◆ Task details
Set down a faithful copy of every record below, with no images.

◆ Dataset entries
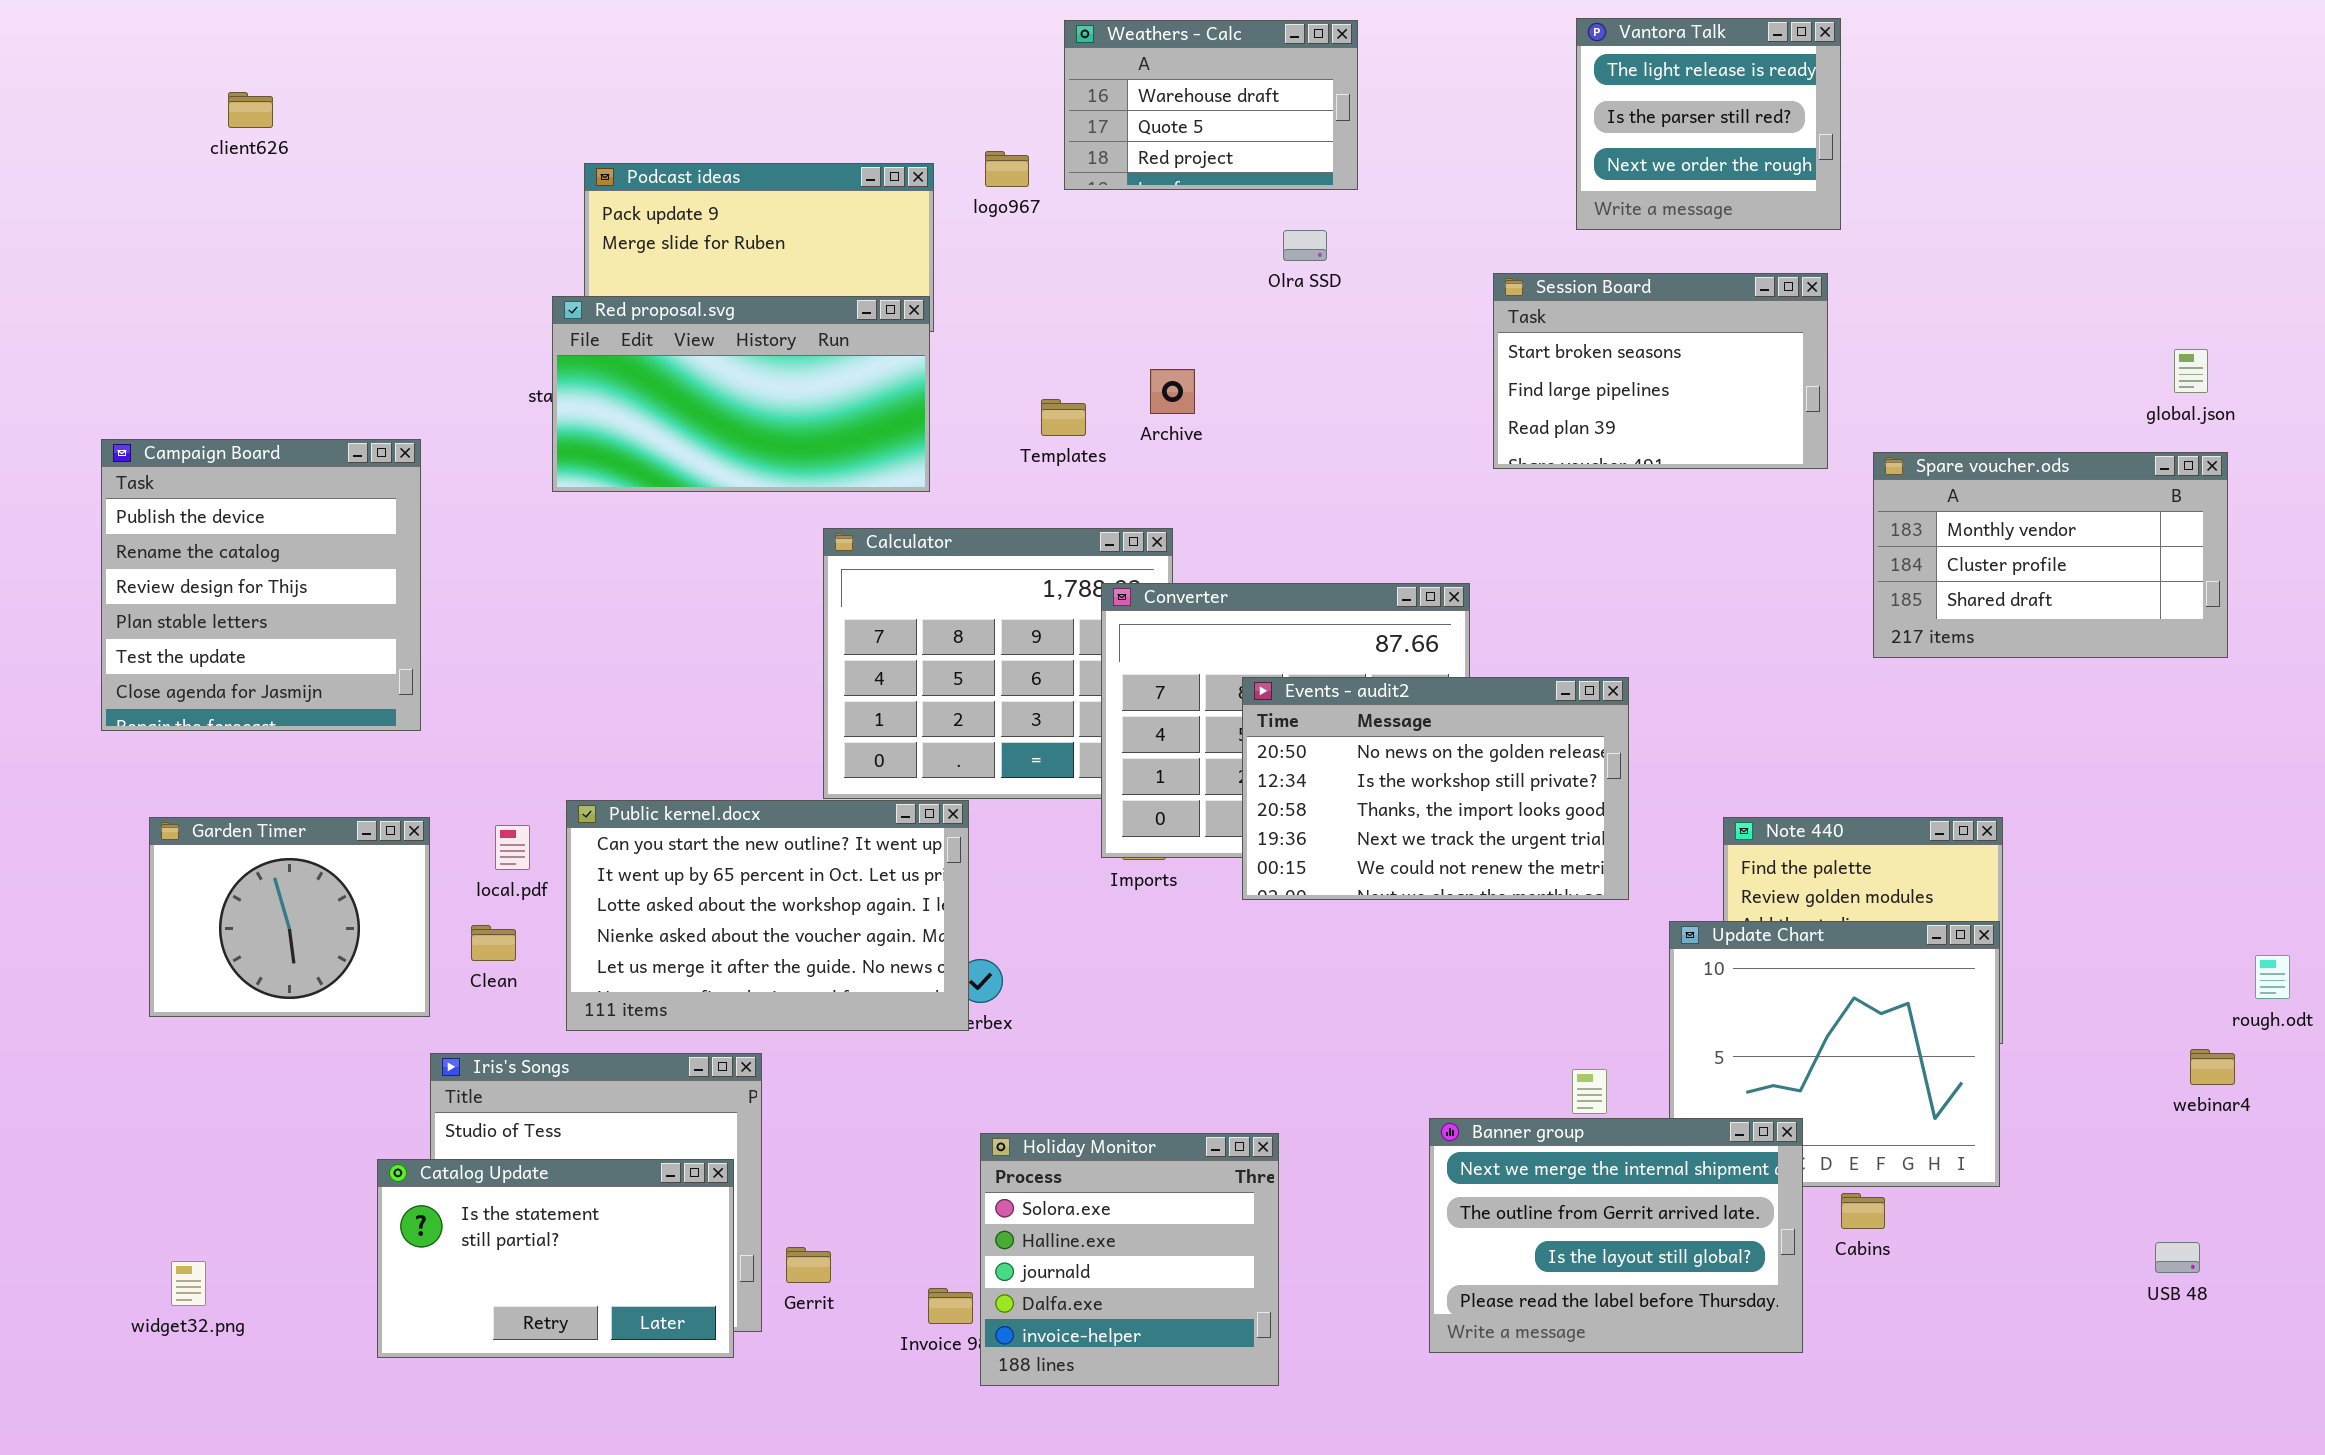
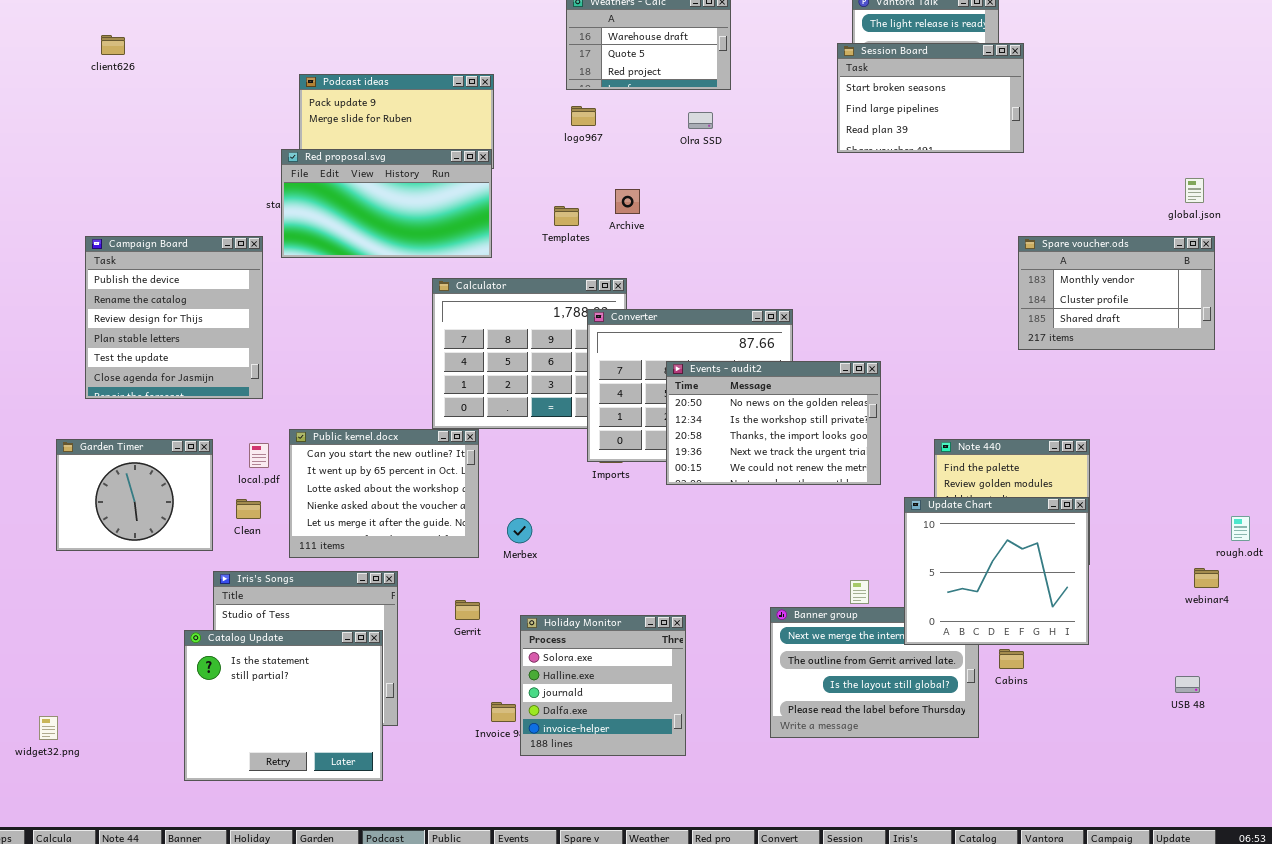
logo967: [985,151,1029,187] -> [571,106,596,126], moved
Session Board: [1493,273,1828,469] -> [837,43,1024,153], moved
Campaign Board: [101,439,421,731] -> [85,236,263,399], moved
Public kernel.docx: [566,800,969,1031] -> [289,429,479,558], resized
Update Chart: [1669,921,2000,1187] -> [904,497,1089,645], raised
Catalog Update: [377,1159,734,1358] -> [184,630,383,781], resized
Gerrit: [786,1247,831,1283] -> [455,600,480,620], moved
widget32.png: [171,1261,206,1306] -> [39,716,58,740], moved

◆ Your solution
logo967: [985,151,1029,187] -> [571,106,596,126], moved
Session Board: [1493,273,1828,469] -> [837,43,1024,153], moved
Campaign Board: [101,439,421,731] -> [85,236,263,399], moved
Public kernel.docx: [566,800,969,1031] -> [289,429,479,558], resized
Update Chart: [1669,921,2000,1187] -> [904,497,1089,645], raised
Catalog Update: [377,1159,734,1358] -> [184,630,383,781], resized
Gerrit: [786,1247,831,1283] -> [455,600,480,620], moved
widget32.png: [171,1261,206,1306] -> [39,716,58,740], moved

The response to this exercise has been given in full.